▸ **Instructions to follow**
An exact transcription is needed, starting at the line containing "none -> tan brick C13:E13 level 1" and running through the last line of the records, with every picture left out.
BEGIN Data shown
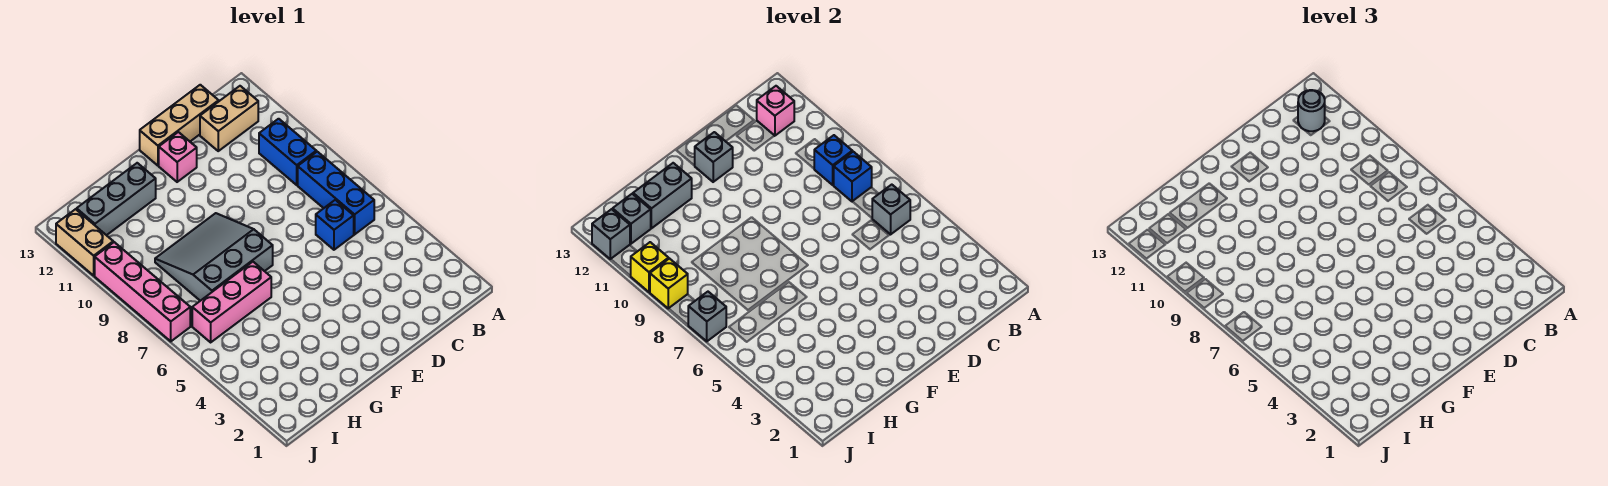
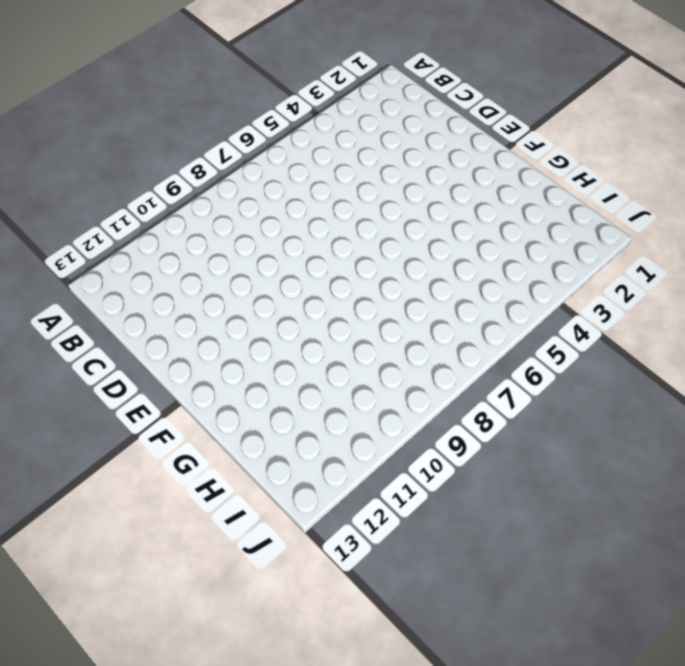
none -> blue brick B6:B8 level 1
none -> blue brick B9:B10 level 1
none -> tan brick B12:C12 level 1

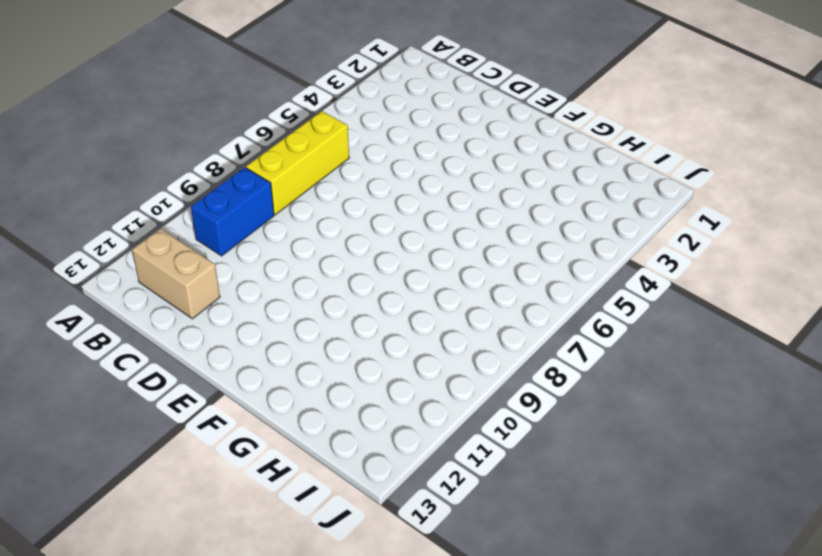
yellow brick B6:B8 level 1 -> blue brick B6:B8 level 1
none -> blue brick C6 level 1
none -> tan brick C13:E13 level 1
none -> pink brick E12 level 1

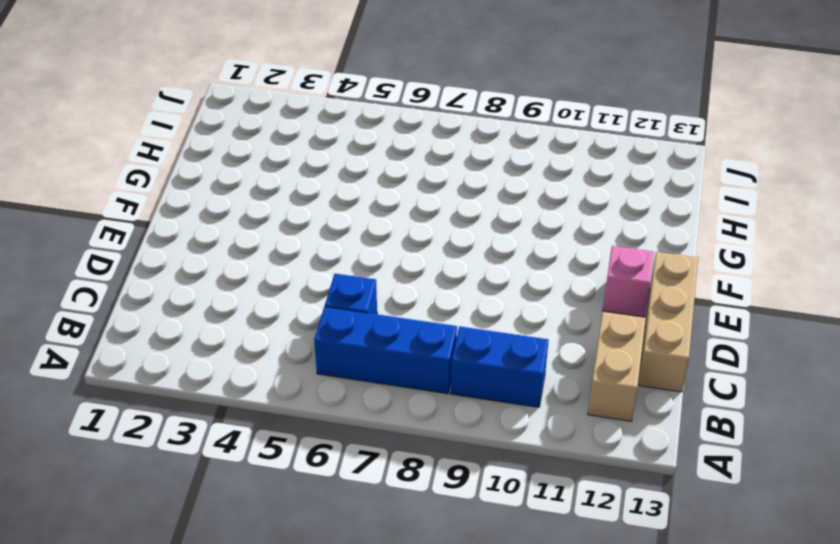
none -> grey slope F7:H9 level 1 top 7
none -> pink brick G6:I6 level 1
none -> grey brick G12:I12 level 1

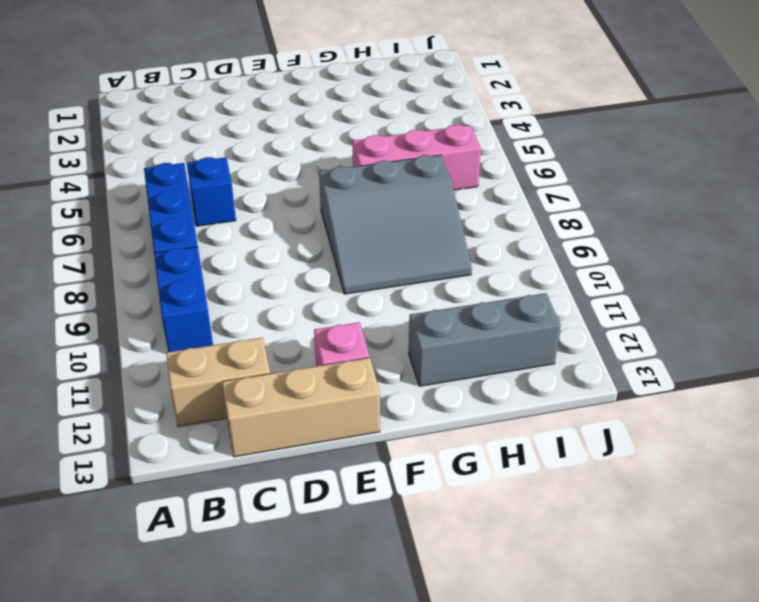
none -> pink brick J7:J10 level 1
none -> tan brick J11:J12 level 1
none -> grey brick B6 level 2

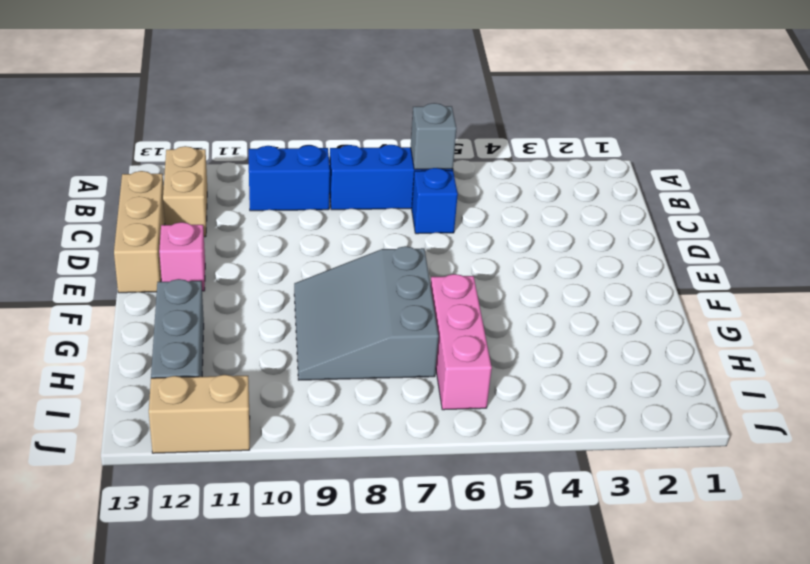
none -> pink brick J7:J10 level 1
none -> blue brick B8 level 2
none -> blue brick B9 level 2

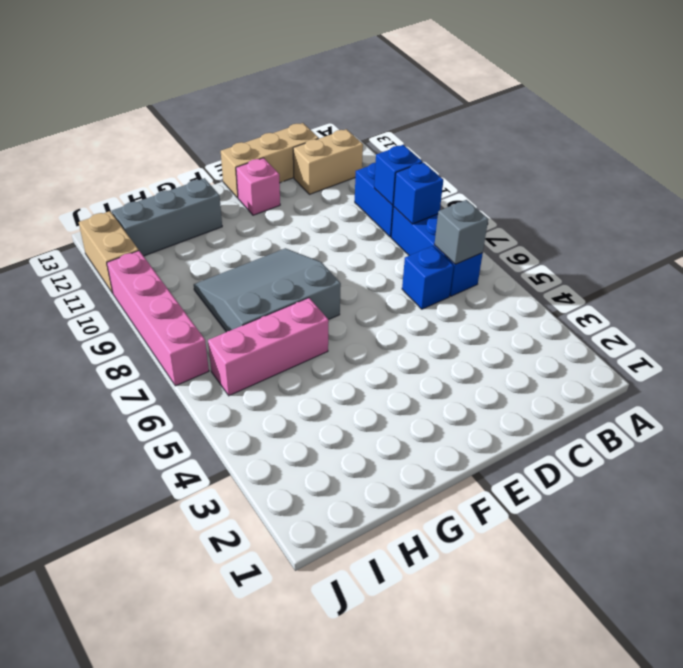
none -> pink brick B12 level 2
none -> grey brick E12 level 2
none -> grey brick G12:H12 level 2

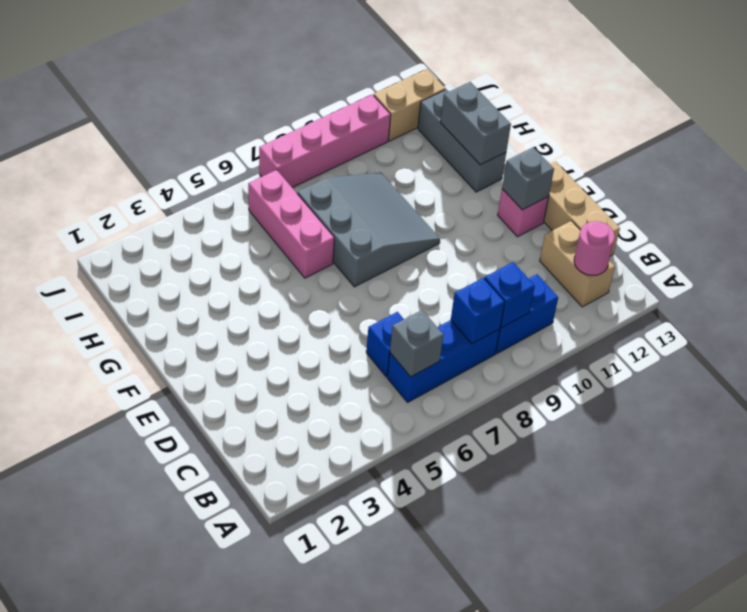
pink round brick B12 level 2 -> pink brick B12 level 2
none -> grey brick I12 level 2
none -> grey brick J7 level 2
none -> yellow brick J9 level 2

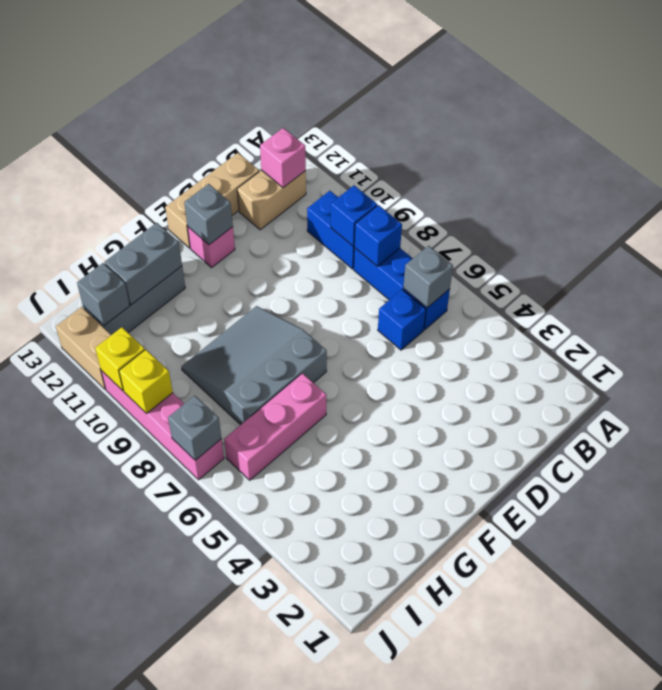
none -> grey brick J12 level 2
none -> grey round brick B12 level 3

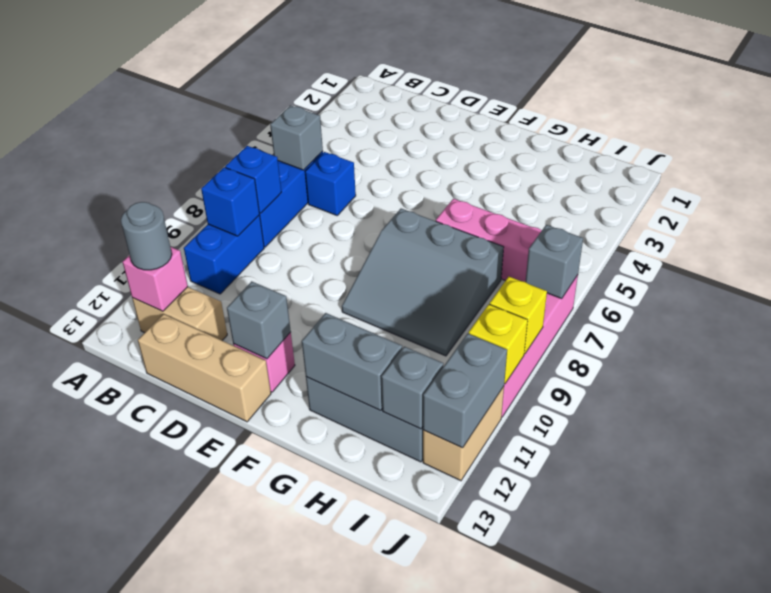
grey brick J11:J12 level 2 -> grey brick J12 level 2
END Data shown
▸ **The answer**
none -> tan brick C13:E13 level 1
none -> pink brick E12 level 1

none -> grey slope F7:H9 level 1 top 7
none -> pink brick G6:I6 level 1
none -> grey brick G12:I12 level 1

none -> pink brick J7:J10 level 1
none -> tan brick J11:J12 level 1
none -> grey brick B6 level 2

none -> pink brick J7:J10 level 1
none -> blue brick B8 level 2
none -> blue brick B9 level 2

none -> pink brick B12 level 2
none -> grey brick E12 level 2
none -> grey brick G12:H12 level 2

pink round brick B12 level 2 -> pink brick B12 level 2
none -> grey brick I12 level 2
none -> grey brick J7 level 2
none -> yellow brick J9 level 2

none -> grey brick J12 level 2
none -> grey round brick B12 level 3

grey brick J11:J12 level 2 -> grey brick J12 level 2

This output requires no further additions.